Work task: Find the "tan round brick E8" line in the records below and repeat it and every later line exactly, up to the last; do not include pictures.

Records to process:
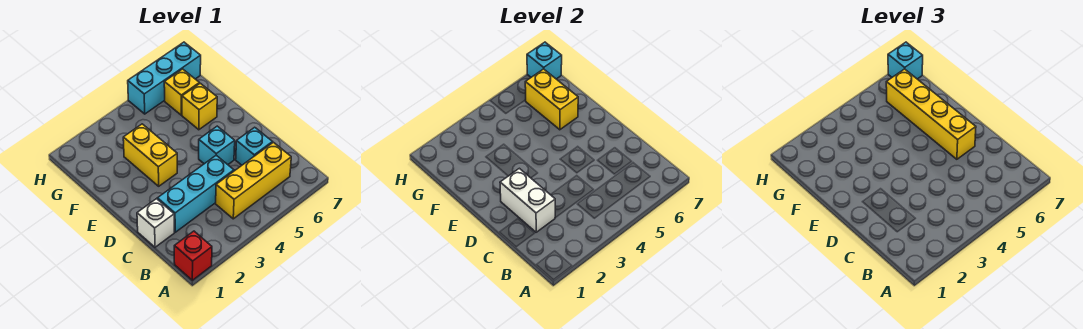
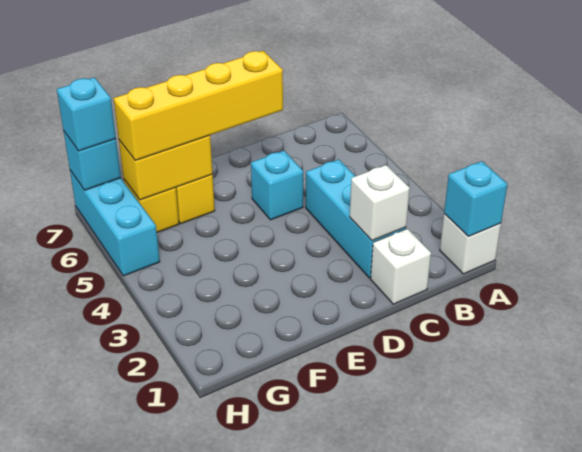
red brick A1 level 1 -> white brick A1 level 1
yellow brick B4:B6 level 1 -> none
white brick C2:D2 level 2 -> white brick C2 level 2
cyan brick C6 level 1 -> cyan brick A1 level 2
yellow brick E3:F3 level 1 -> none

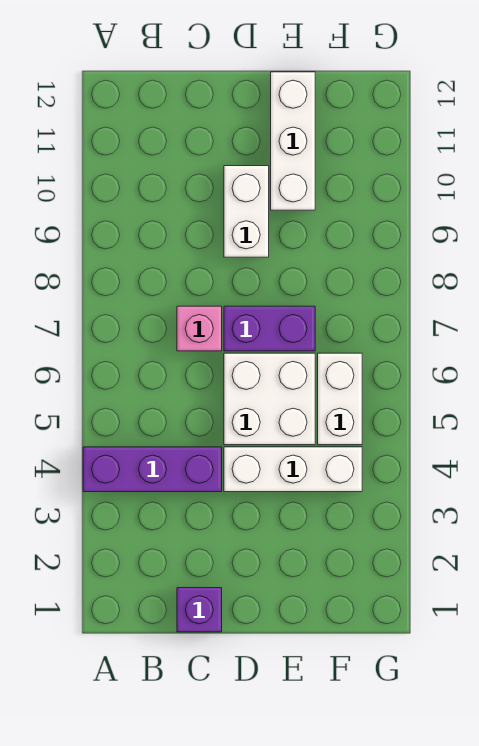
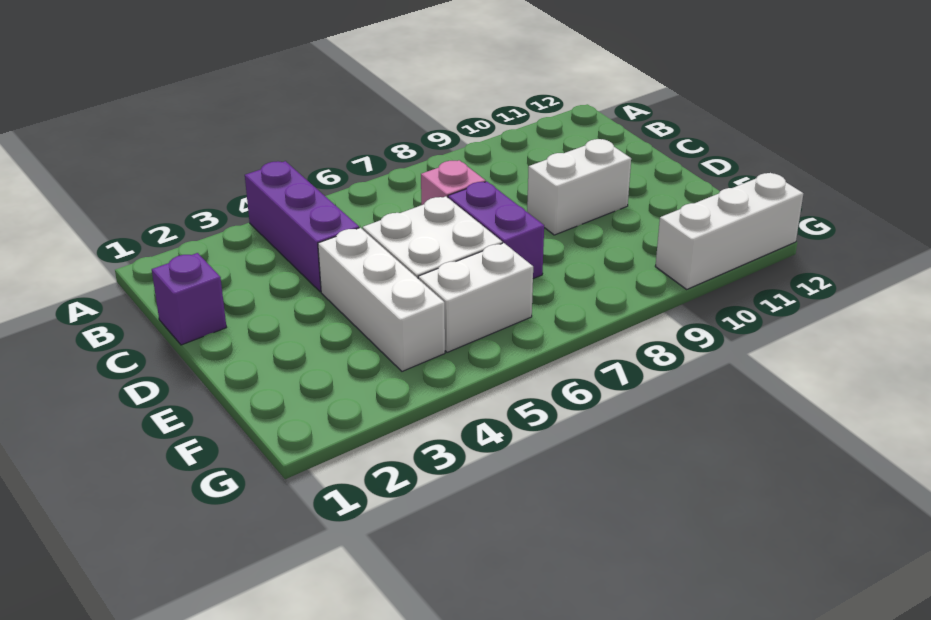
white brick E10:E12 level 1 -> white brick G10:G12 level 1

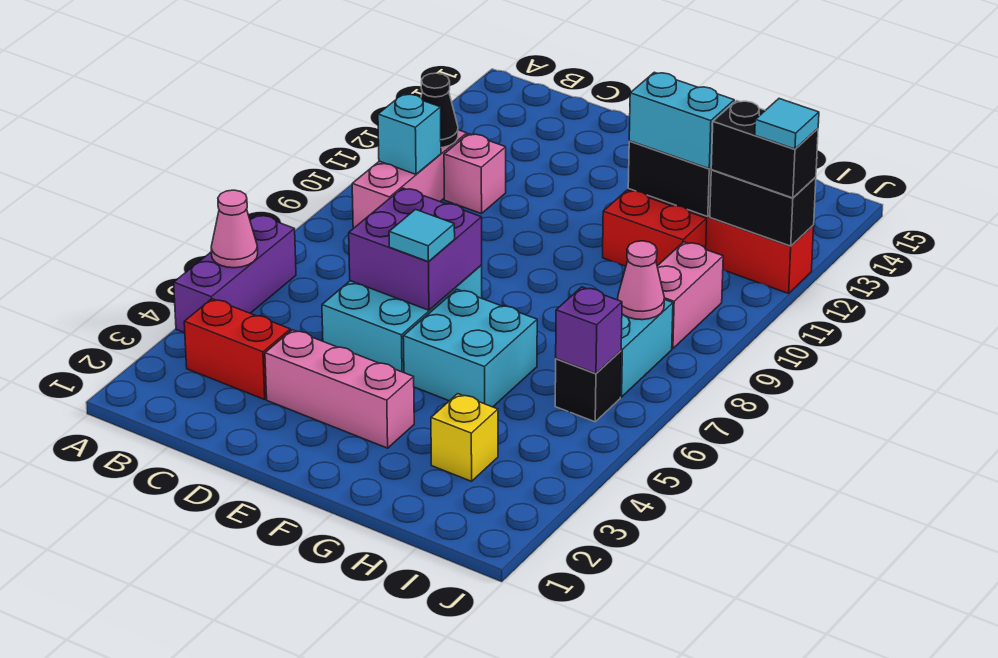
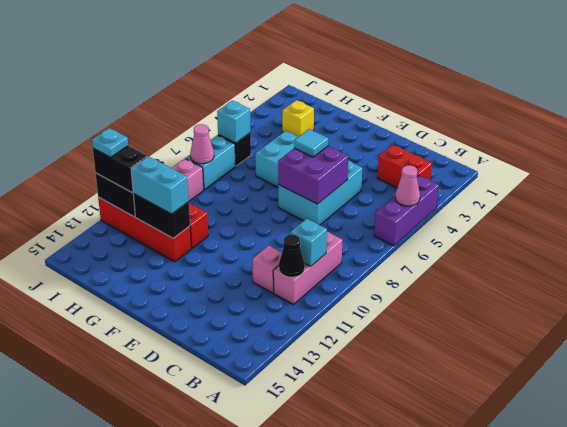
pink brick D3:F3 level 1 -> none
purple brick I6 level 2 -> cyan brick I6 level 2
cyan tile J12 level 4 -> cyan plate J12 level 4

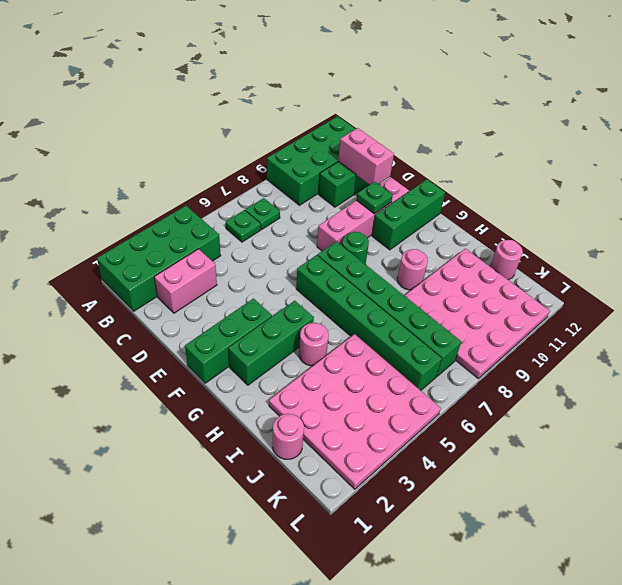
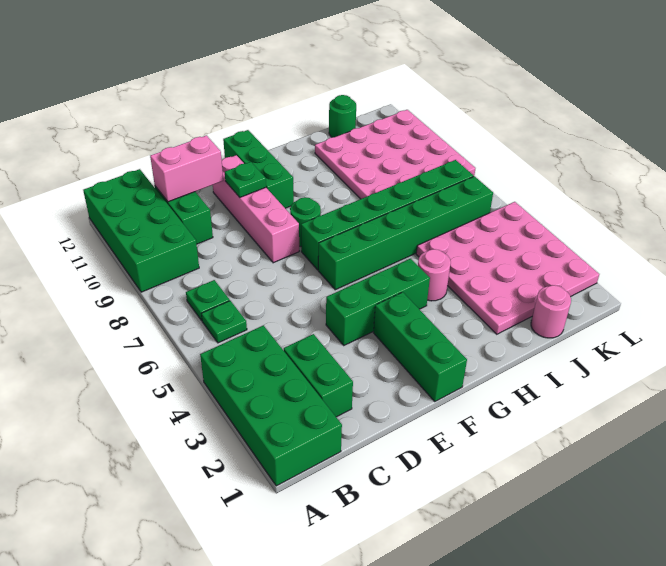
pink brick C2:C3 level 1 -> green brick C2:C3 level 1
green brick G2:G4 level 1 -> green brick E4:G4 level 1
pink round brick H9 level 1 -> none
pink round brick J12 level 1 -> green round brick J12 level 1

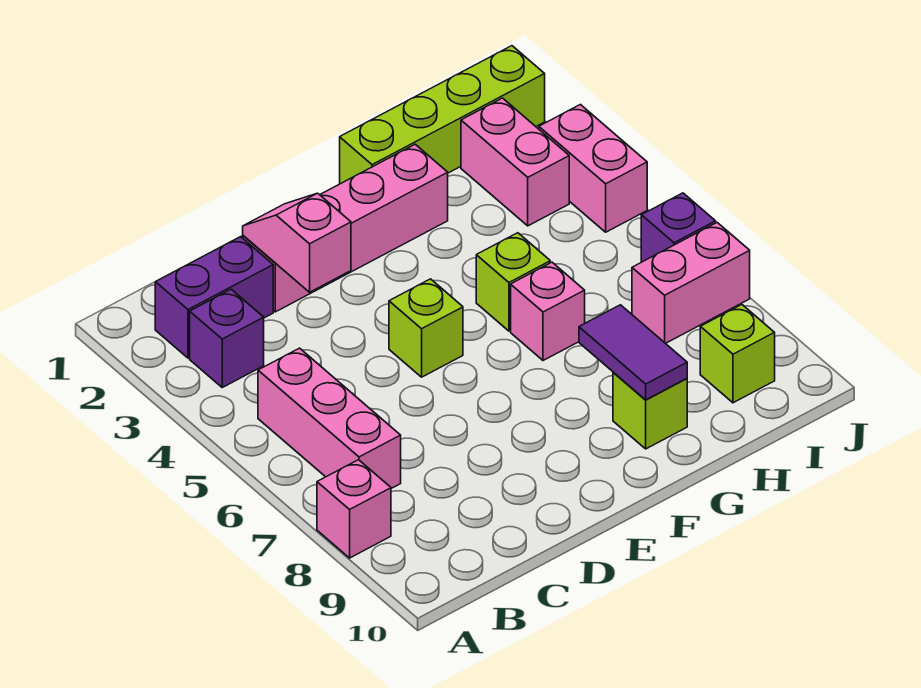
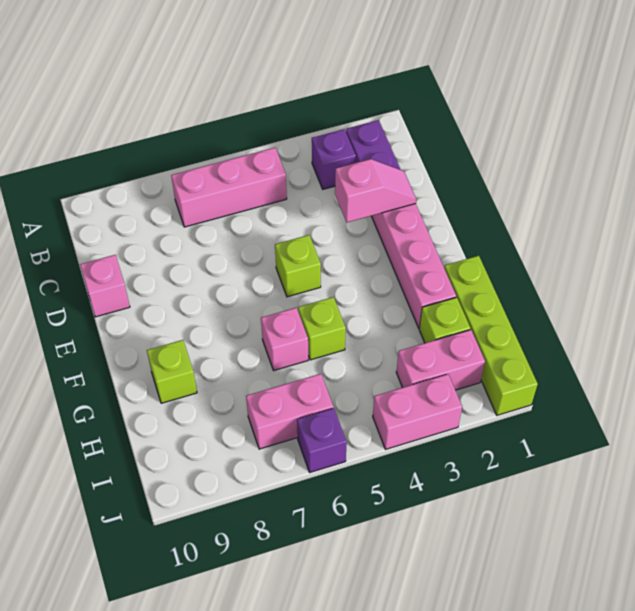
pink brick A8 level 1 -> pink brick D10 level 1
purple tile G8:G9 level 2 -> none
pink brick I7:J7 level 1 -> pink brick I6:I7 level 1
lime brick I9 level 1 -> lime brick H2 level 1

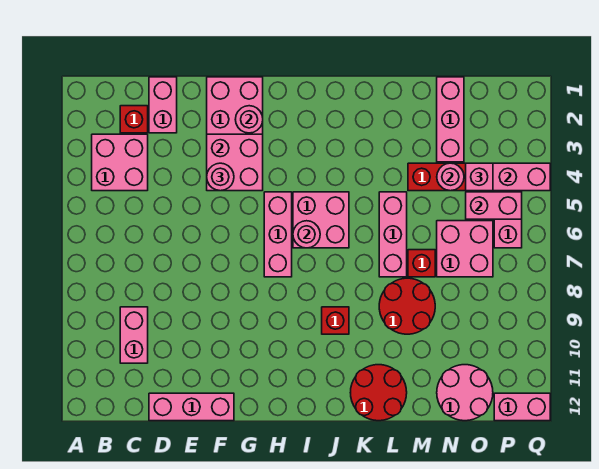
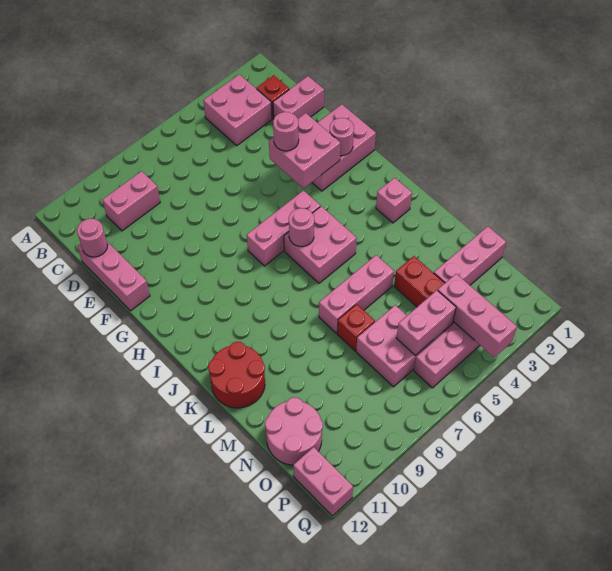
red brick J9 level 1 -> none
red round brick L8:M9 level 1 -> none
pink round brick N4 level 2 -> pink round brick D12 level 2
pink brick O4 level 3 -> pink brick J2 level 1
pink brick O5:P5 level 2 -> pink brick O5:O6 level 2

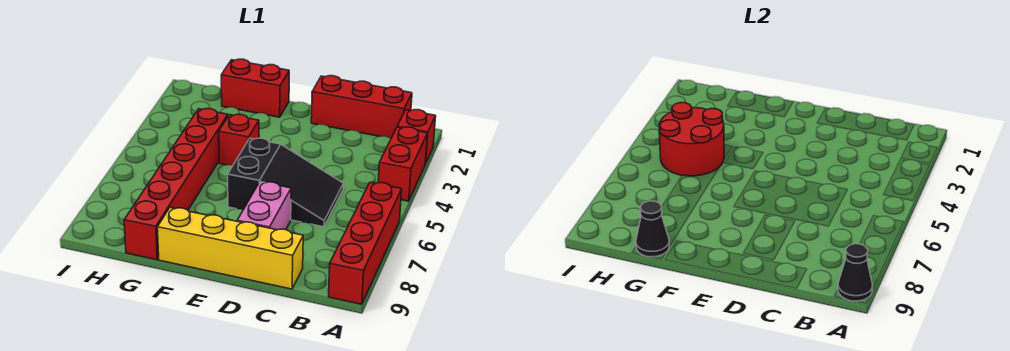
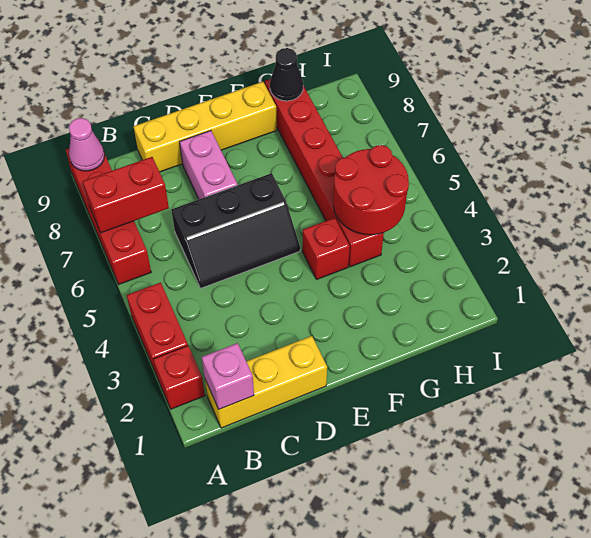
black cone A9 level 2 -> pink cone A9 level 2
red brick B1:D1 level 1 -> yellow brick B1:D1 level 1
none -> pink brick B1 level 2
black slope C5:E6 level 1 top E -> black slope C5:E6 level 1 top 6
red brick F1:G1 level 1 -> red brick A7:B7 level 2

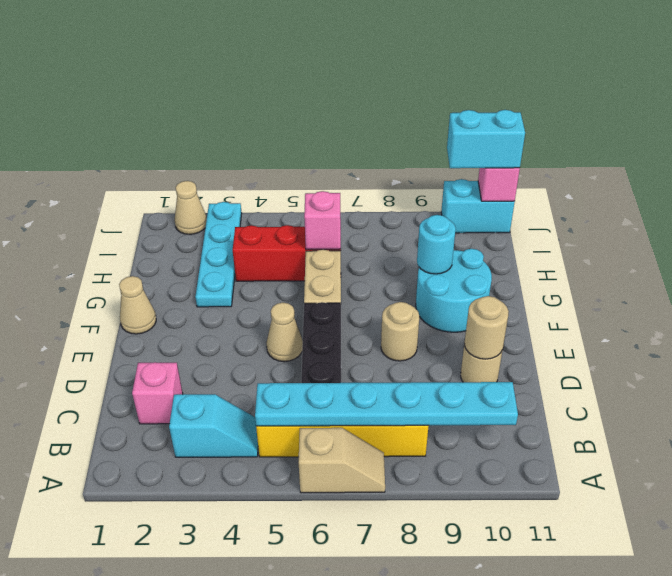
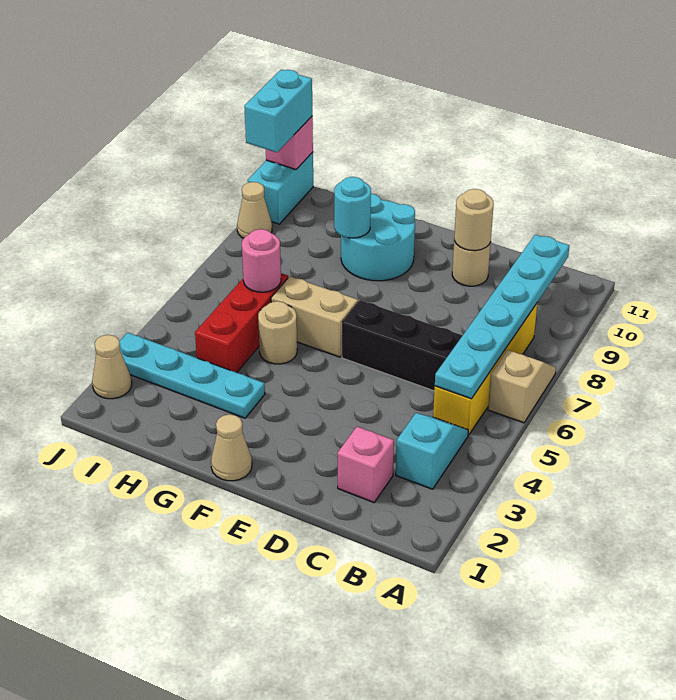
tan cone E5 level 1 -> tan cone J9 level 1
tan round brick E8 level 1 -> tan round brick G5 level 1
pink brick H6 level 2 -> pink round brick H6 level 2

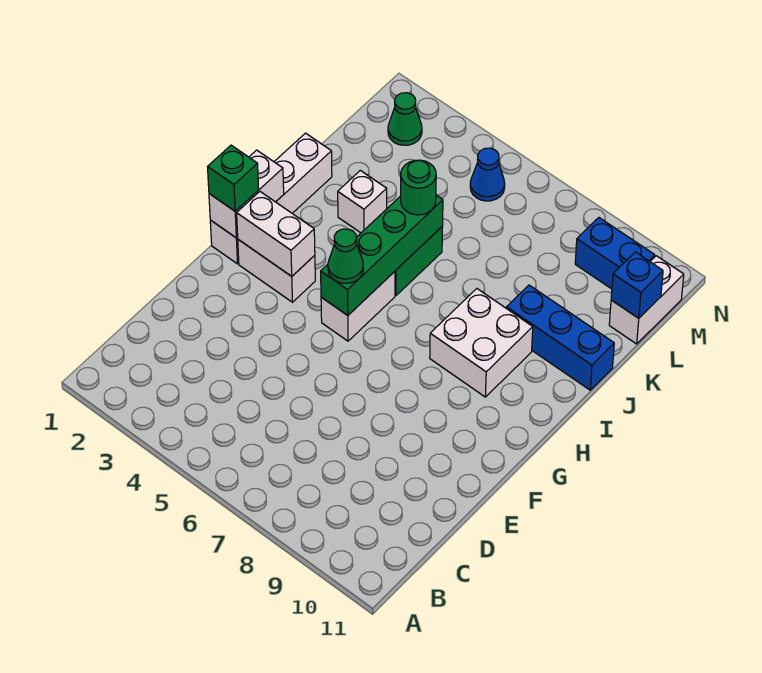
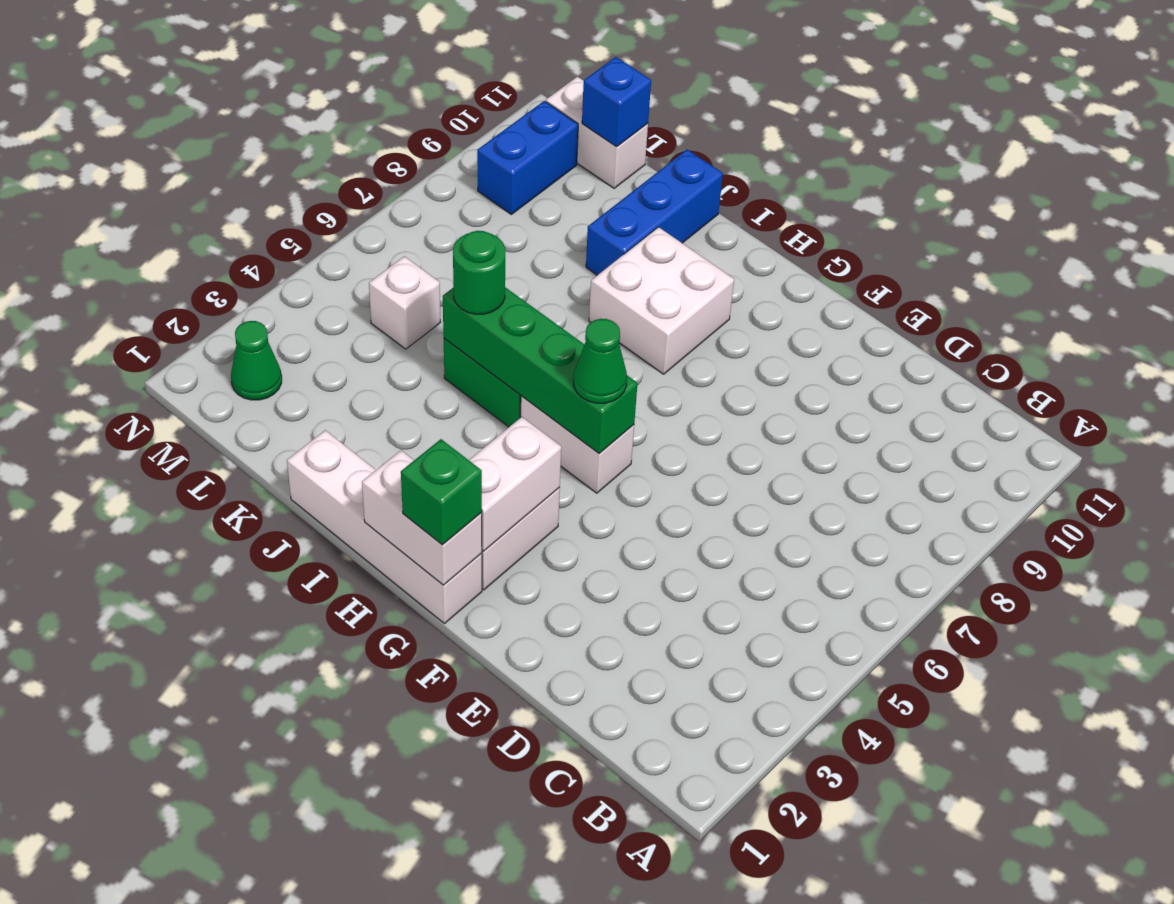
white brick J3 level 1 -> white brick L5 level 1
blue cone M5 level 1 -> none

Response to this exercise:
tan round brick E8 level 1 -> tan round brick G5 level 1
pink brick H6 level 2 -> pink round brick H6 level 2

white brick J3 level 1 -> white brick L5 level 1
blue cone M5 level 1 -> none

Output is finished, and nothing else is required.